* Element lookup entries
────────
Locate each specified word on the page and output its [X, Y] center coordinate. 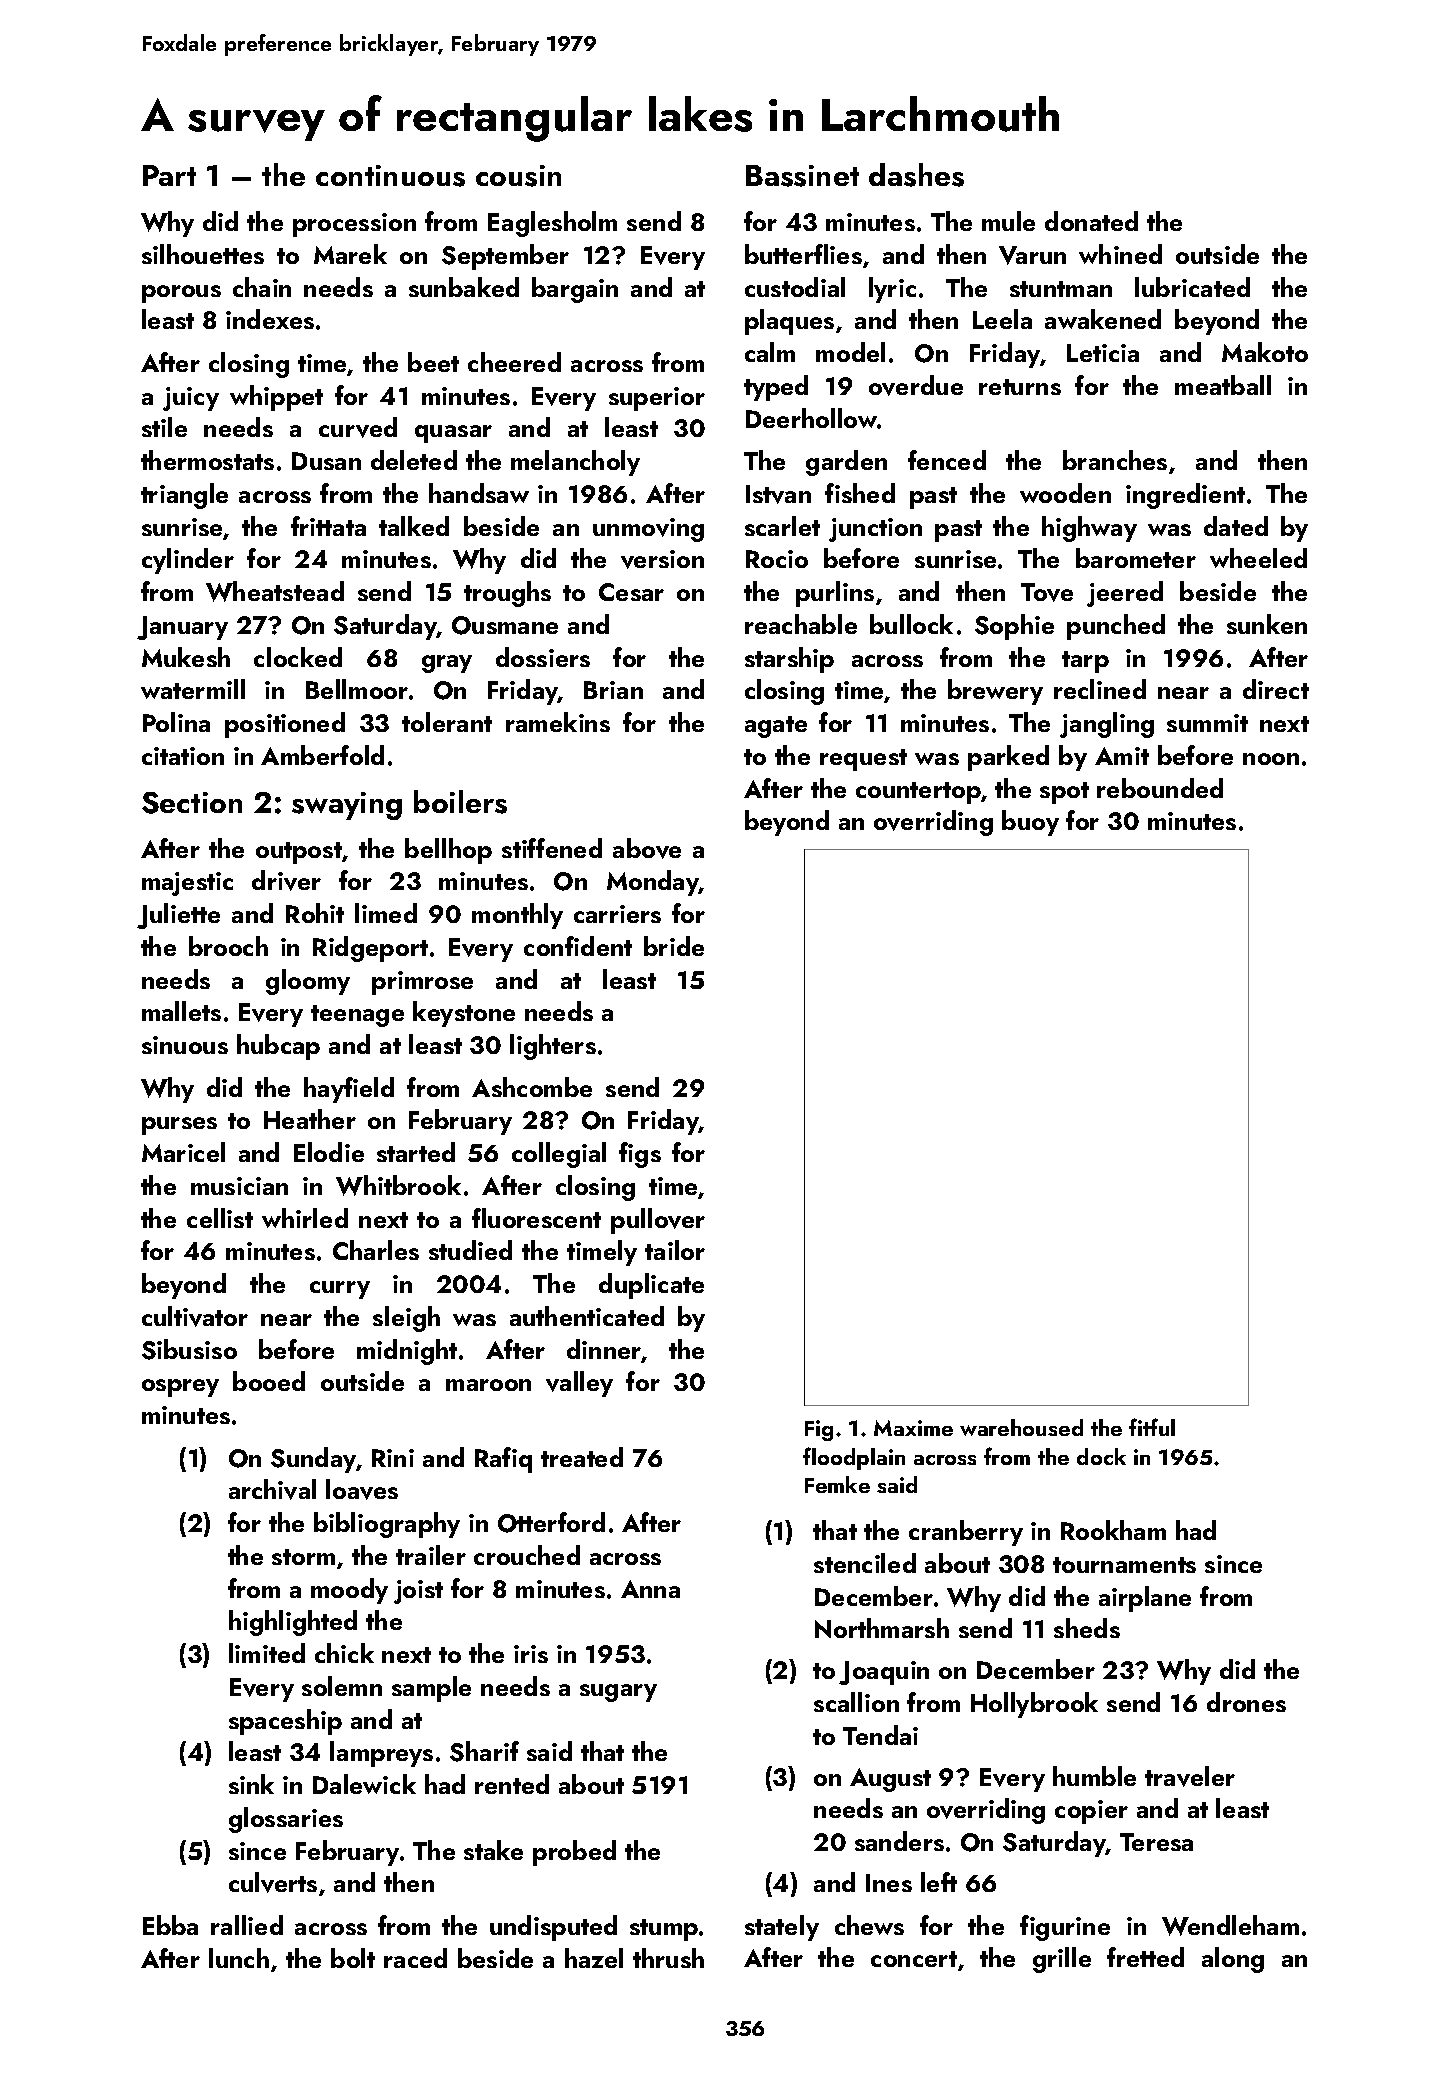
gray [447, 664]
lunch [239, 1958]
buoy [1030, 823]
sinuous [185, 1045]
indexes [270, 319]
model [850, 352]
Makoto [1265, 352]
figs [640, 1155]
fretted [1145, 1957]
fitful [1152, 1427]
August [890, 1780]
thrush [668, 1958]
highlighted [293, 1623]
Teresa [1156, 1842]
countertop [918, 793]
────────
Can you write out all the entries above again with "center" swapped for "midpoint", leaving everything else unchanged and leaving out the pictures?

* PROBLEM SOLUTION
Locate each specified word on the page and output its [X, Y] midpoint coordinate. 
gray [447, 664]
lunch [239, 1958]
buoy [1030, 823]
sinuous [185, 1045]
indexes [270, 319]
model [850, 352]
Makoto [1265, 352]
figs [640, 1155]
fretted [1145, 1957]
fitful [1152, 1427]
August [890, 1780]
thrush [668, 1958]
highlighted [293, 1623]
Teresa [1156, 1842]
countertop [918, 793]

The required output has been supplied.